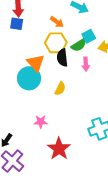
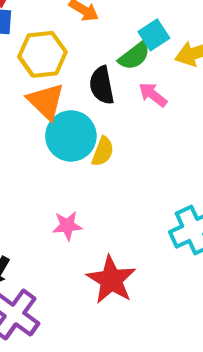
yellow hexagon: (56, 43) -> (42, 54), moved
pink arrow: (86, 64) -> (153, 95), turned 136
cyan circle: (29, 78) -> (71, 136), moved

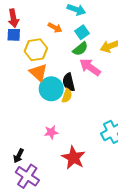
cyan square: (154, 35) -> (82, 32), moved
black semicircle: (102, 85) -> (69, 82), moved
pink arrow: (153, 95) -> (90, 67), size x1.5

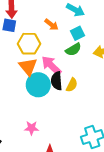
pink arrow: (90, 67) -> (51, 65), moved
yellow semicircle: (67, 96) -> (72, 85), moved

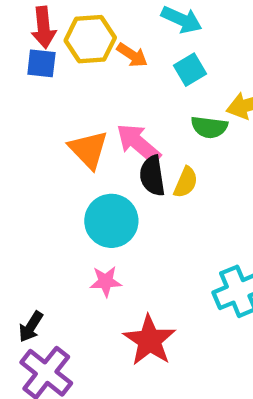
yellow hexagon: (29, 44) -> (90, 39), moved
green semicircle: (73, 50) -> (209, 127), moved, turned 42
cyan circle: (38, 85) -> (111, 221), moved

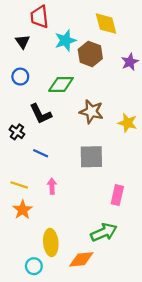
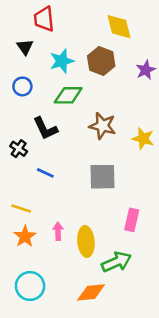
cyan star: (65, 40) -> (62, 61), moved
pink arrow: (52, 186) -> (58, 231), moved
yellow ellipse: (51, 242) -> (86, 242), moved
cyan circle: (34, 266) -> (30, 286), moved, size x1.5

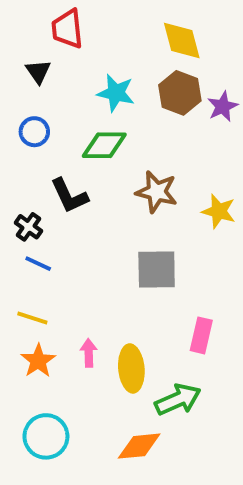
cyan star: (62, 61) -> (116, 93), moved, turned 30
brown hexagon: (101, 61) -> (180, 93), moved
blue line: (45, 173) -> (38, 264), moved

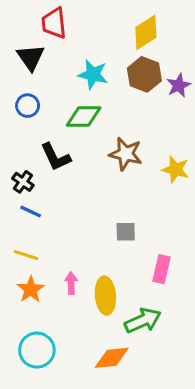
yellow diamond: (182, 40) -> (146, 32), turned 72
black triangle: (38, 72) -> (31, 57), size x1.4
gray square: (157, 269) -> (126, 232), moved, size x0.6

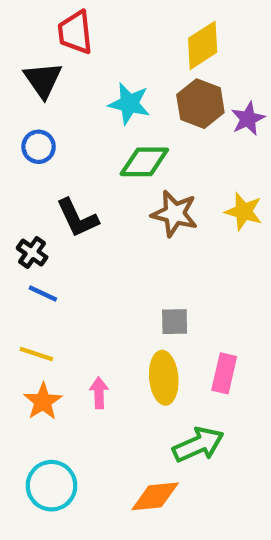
green diamond: (84, 116) -> (144, 162), moved
yellow star: (175, 169) -> (244, 212), moved
yellow ellipse: (105, 296) -> (164, 378), moved

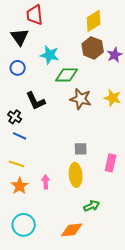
cyan star: (129, 104) -> (50, 55), moved
pink rectangle: (224, 373) -> (111, 163), moved
green arrow: (198, 445) -> (92, 206), size x0.7

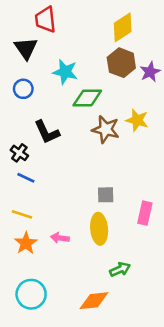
yellow star: (113, 98) -> (137, 120), moved
pink arrow: (46, 182) -> (60, 238), turned -80

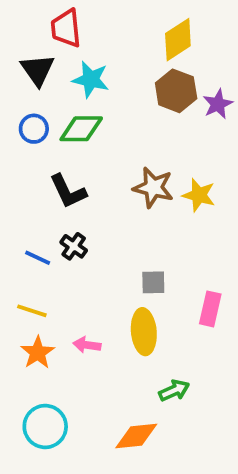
cyan star: (65, 72) -> (91, 79), moved
green diamond: (87, 98) -> (81, 129), moved
yellow star: (137, 120) -> (199, 195), moved
black cross: (19, 153) -> (74, 246), moved

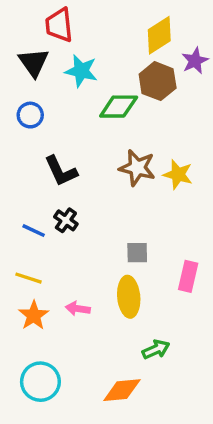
purple star: (218, 104) -> (195, 61), moved
green diamond: (81, 129) -> (119, 107), moved

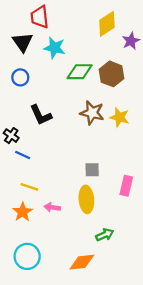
brown hexagon: (158, 81) -> (111, 74), moved
black cross: (66, 220) -> (11, 136), moved
yellow line: (29, 278) -> (29, 187), moved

Problem details
Go through the records above and copy each line where "green" is found.

Answer
green semicircle: (73, 50) -> (209, 127), moved, turned 42
green diamond: (84, 116) -> (144, 162), moved
green arrow: (198, 445) -> (92, 206), size x0.7
green diamond: (87, 98) -> (81, 129), moved
green diamond: (81, 129) -> (119, 107), moved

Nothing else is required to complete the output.